*EXERCISE PROMPT*
Give back every record below in full and exactly, but without a single image.

*EXCERPTED RECORDS*
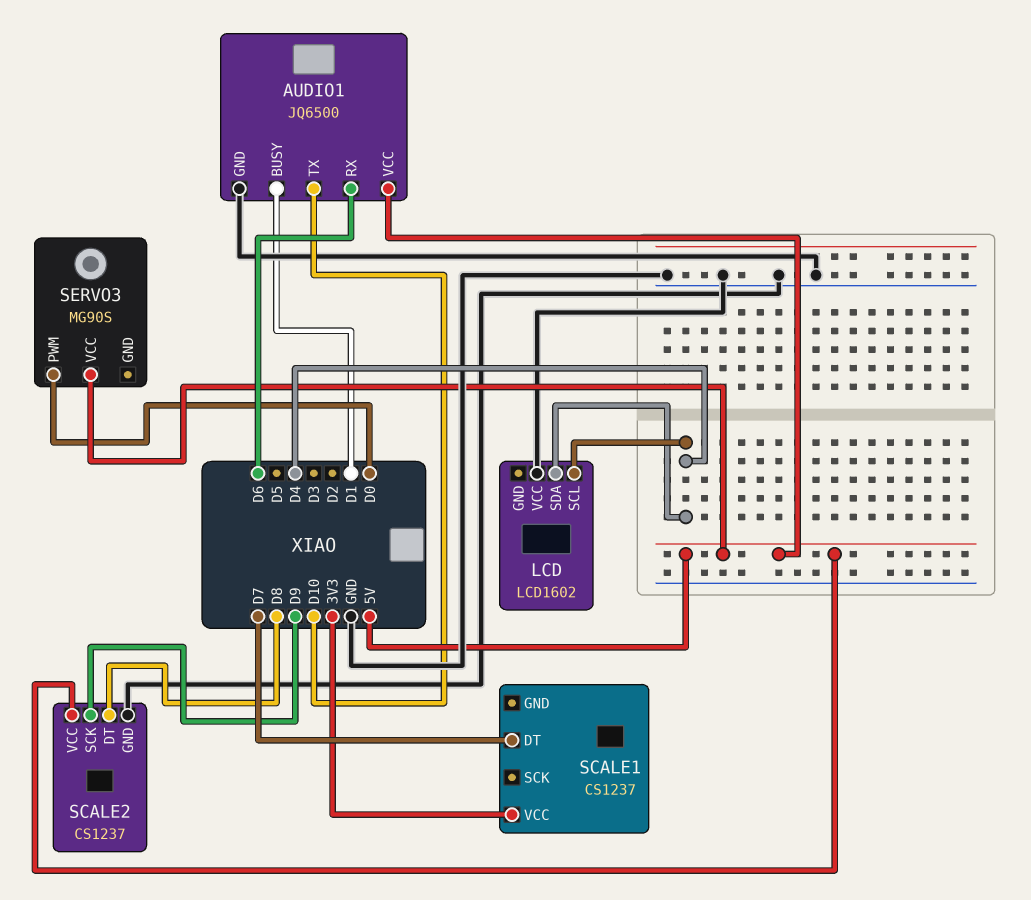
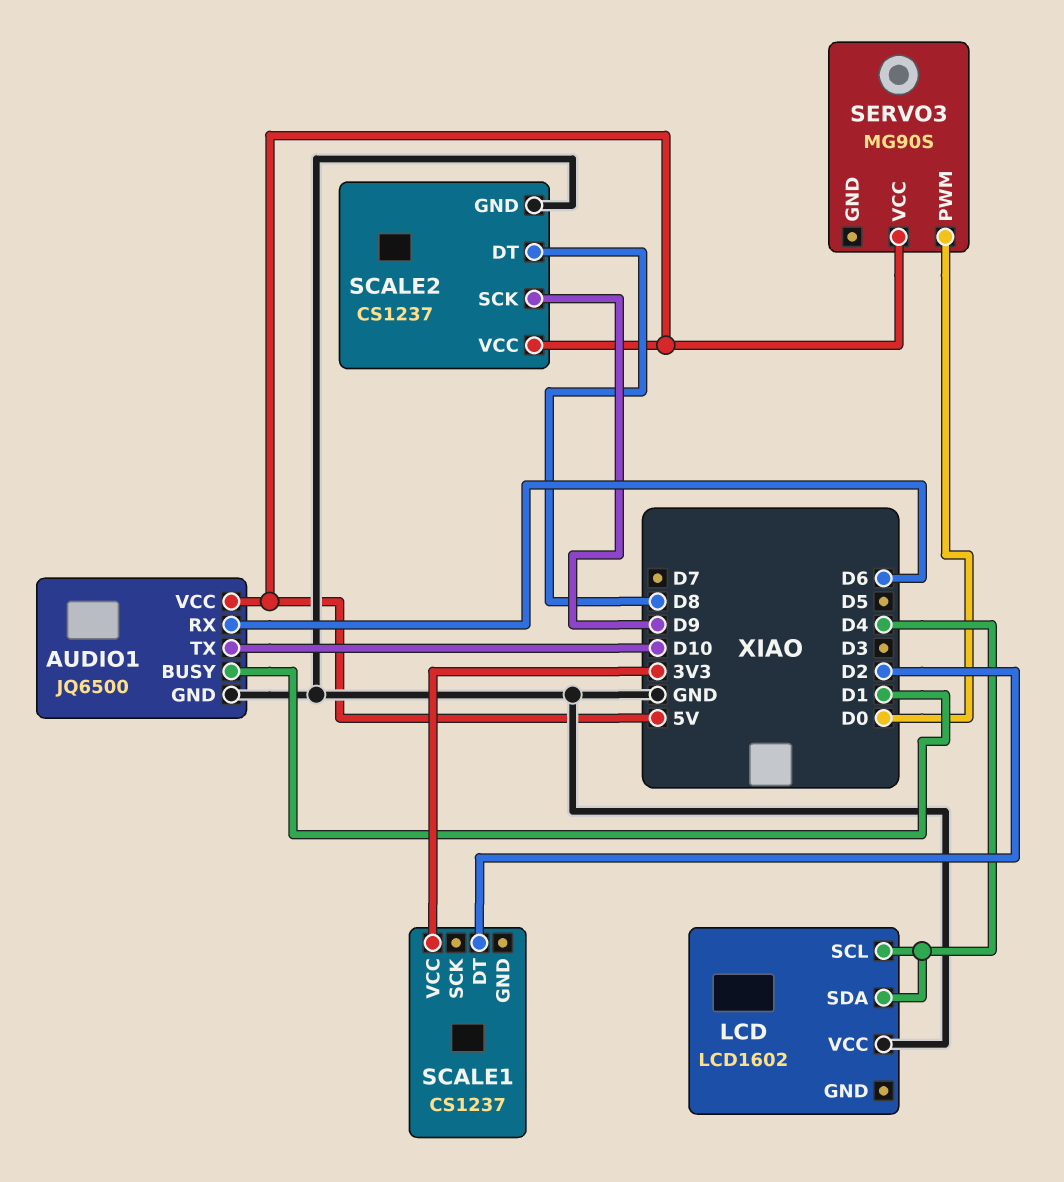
SCALE1 pin DT: D7 -> D2

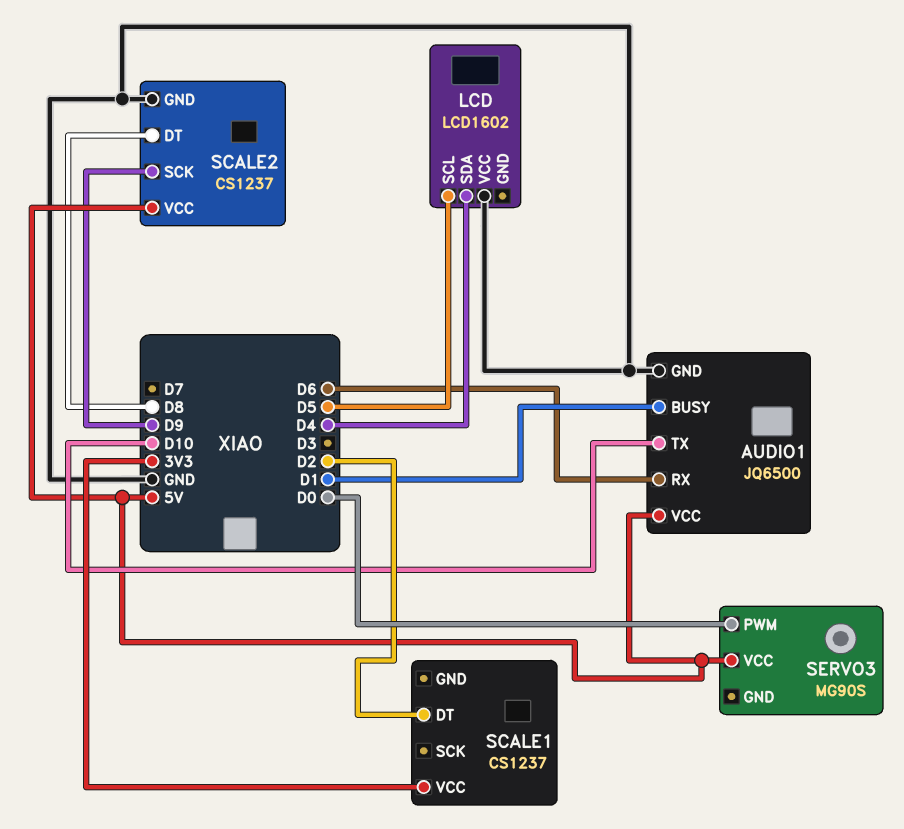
LCD pin SCL: D4 -> D5

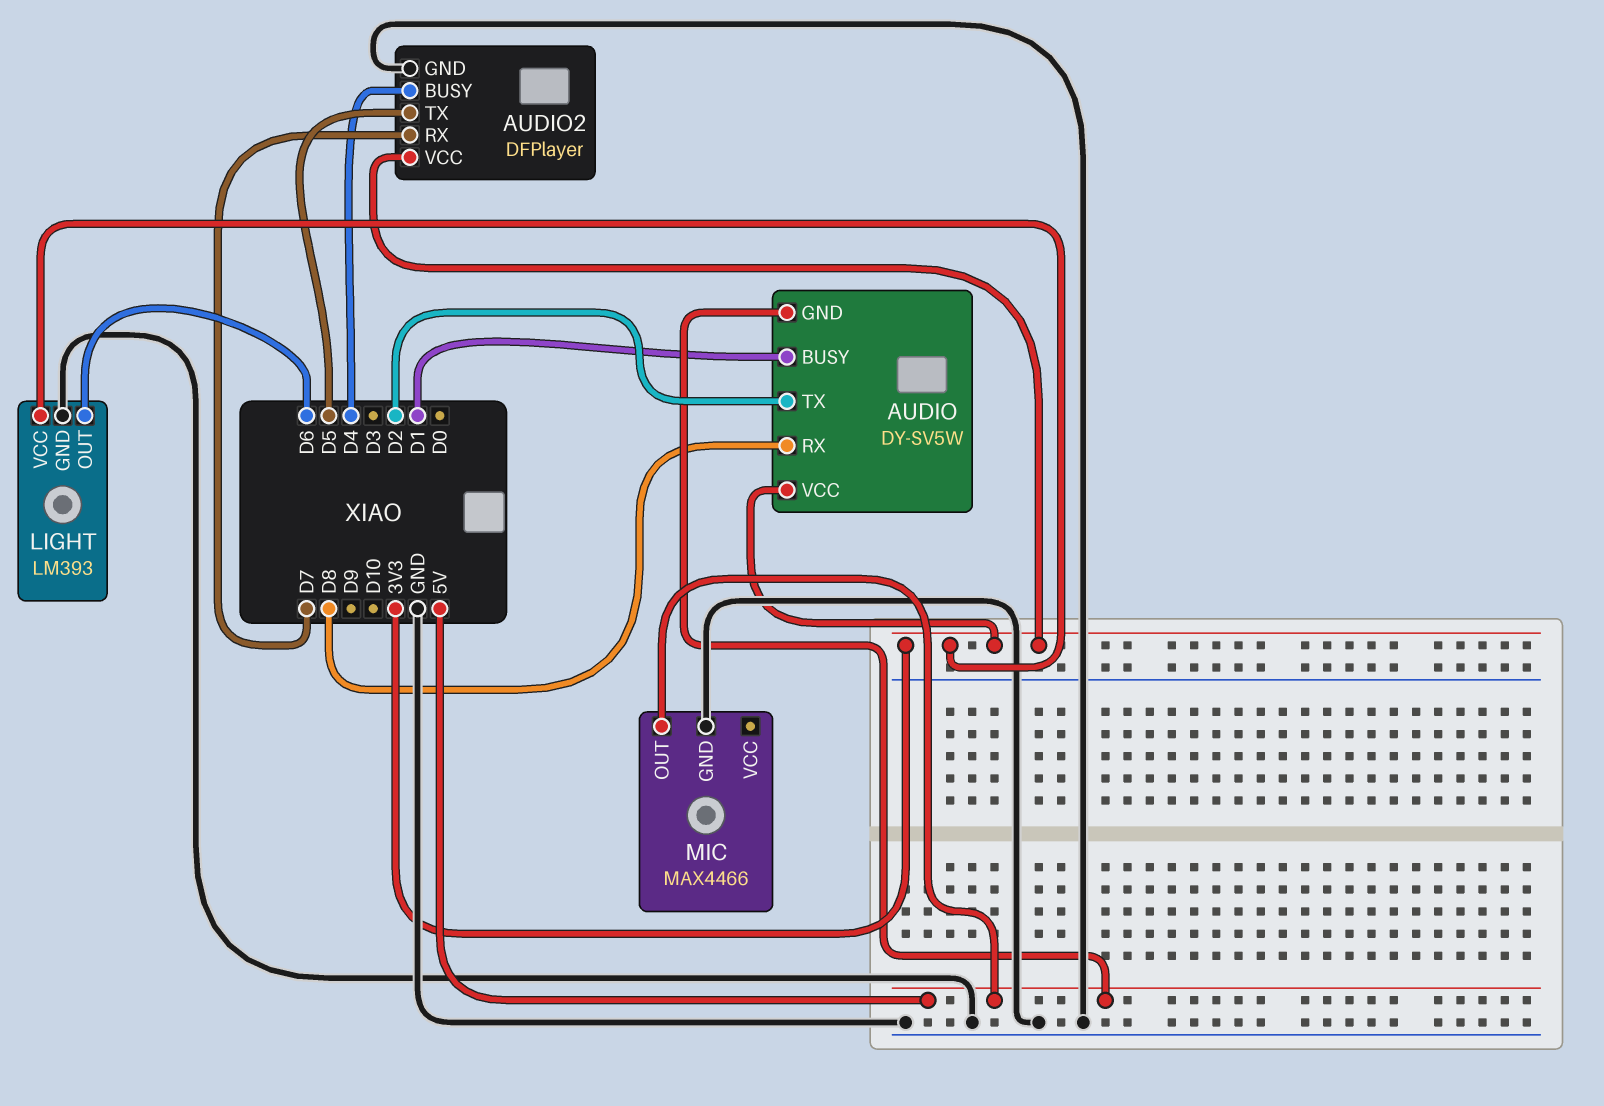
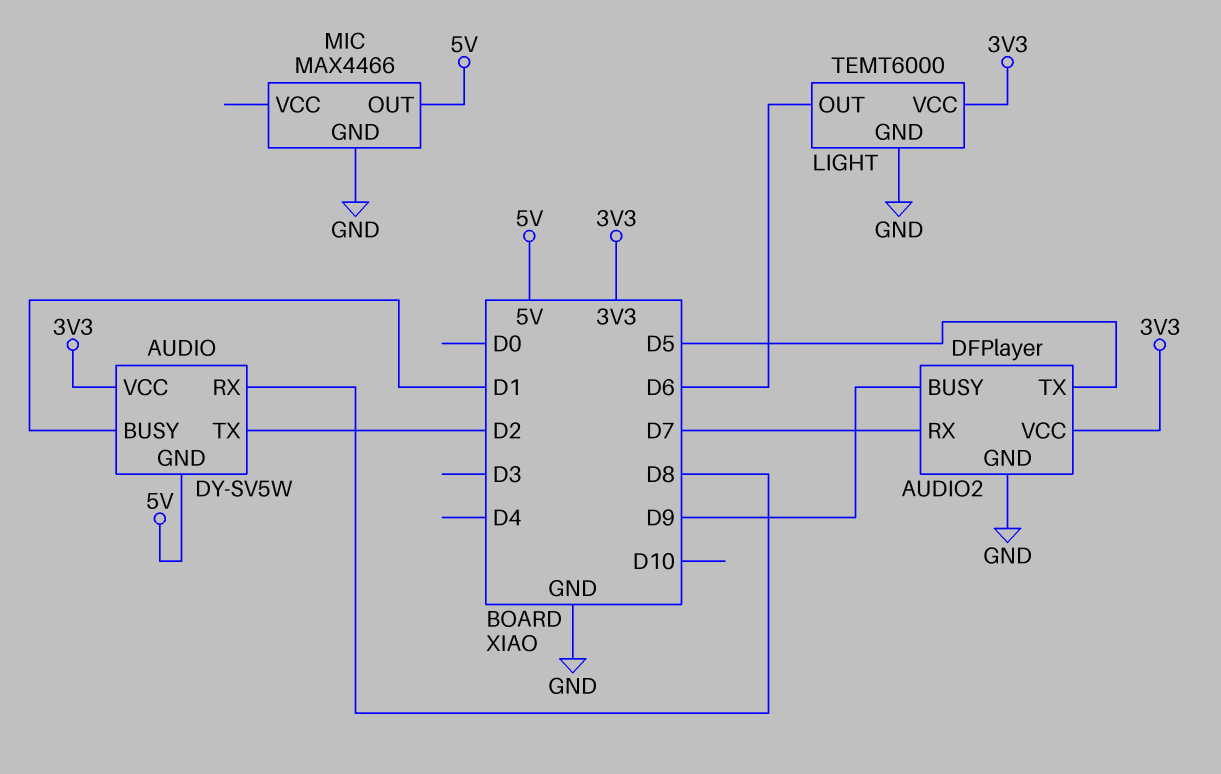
AUDIO2 pin BUSY: D4 -> D9
LIGHT: LM393 -> TEMT6000

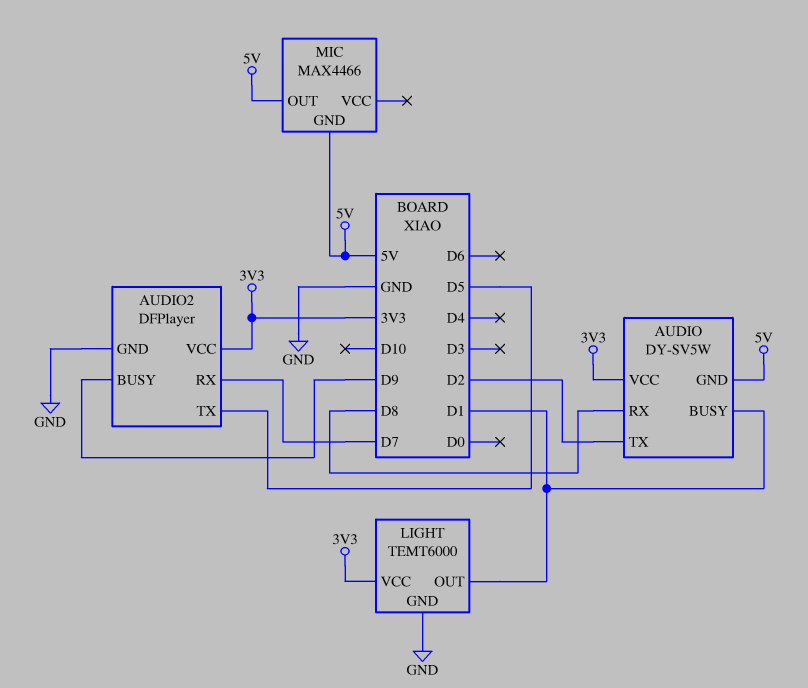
LIGHT pin OUT: D6 -> D1
MIC pin GND: GND -> 5V

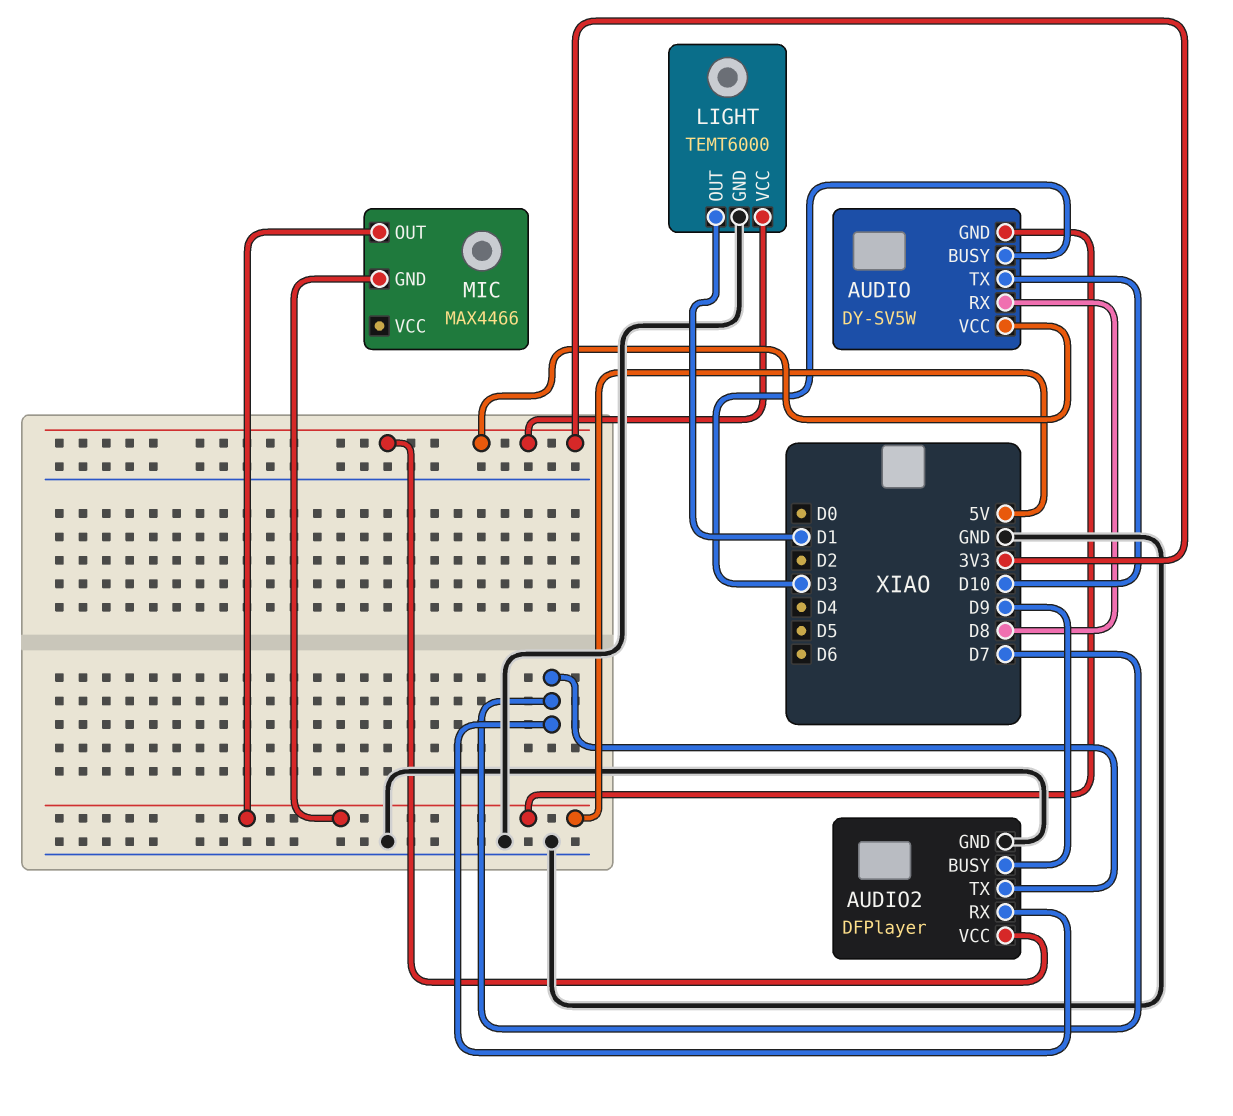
AUDIO pin BUSY: D1 -> D3
AUDIO pin TX: D2 -> D10
AUDIO2 pin TX: D5 -> D7

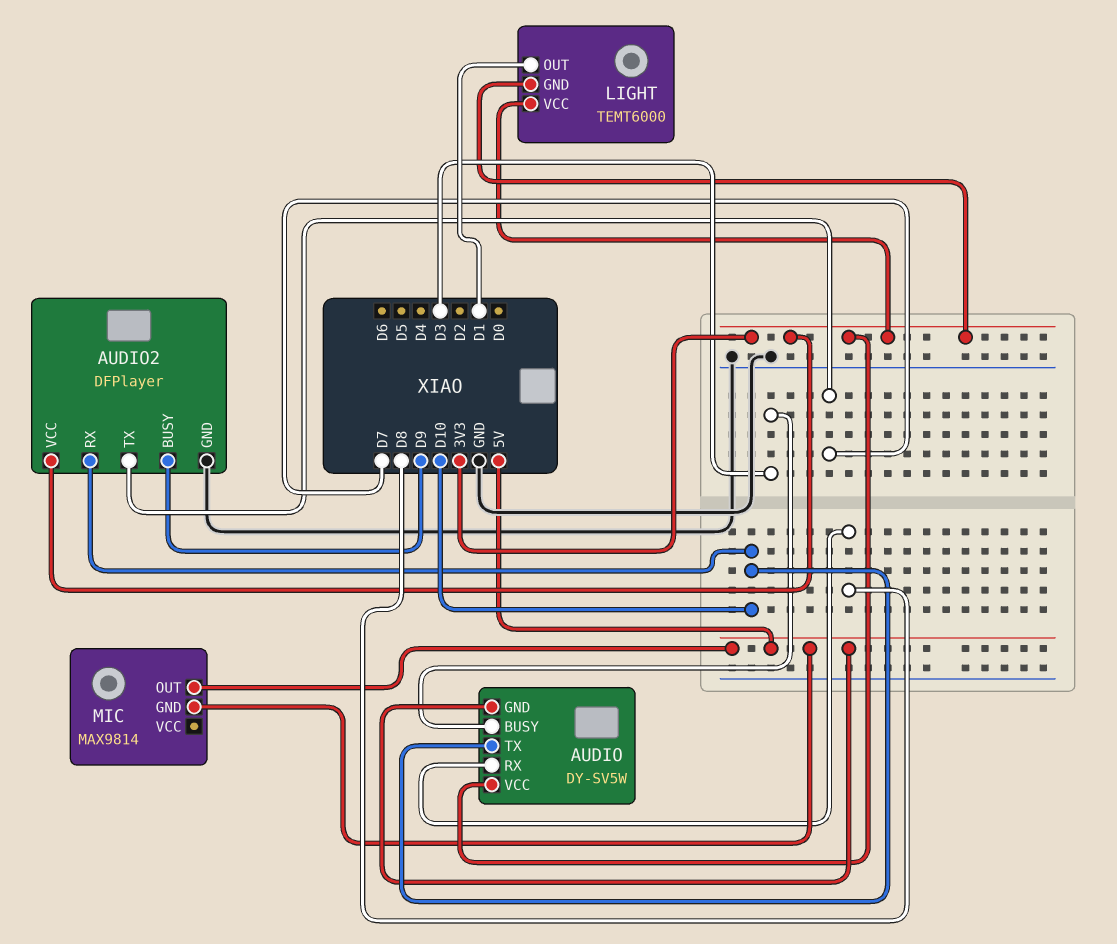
AUDIO2 pin RX: D7 -> D10
LIGHT pin GND: GND -> 3V3
MIC: MAX4466 -> MAX9814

*ANSWER*
SCALE1 pin DT: D7 -> D2

LCD pin SCL: D4 -> D5

AUDIO2 pin BUSY: D4 -> D9
LIGHT: LM393 -> TEMT6000

LIGHT pin OUT: D6 -> D1
MIC pin GND: GND -> 5V

AUDIO pin BUSY: D1 -> D3
AUDIO pin TX: D2 -> D10
AUDIO2 pin TX: D5 -> D7

AUDIO2 pin RX: D7 -> D10
LIGHT pin GND: GND -> 3V3
MIC: MAX4466 -> MAX9814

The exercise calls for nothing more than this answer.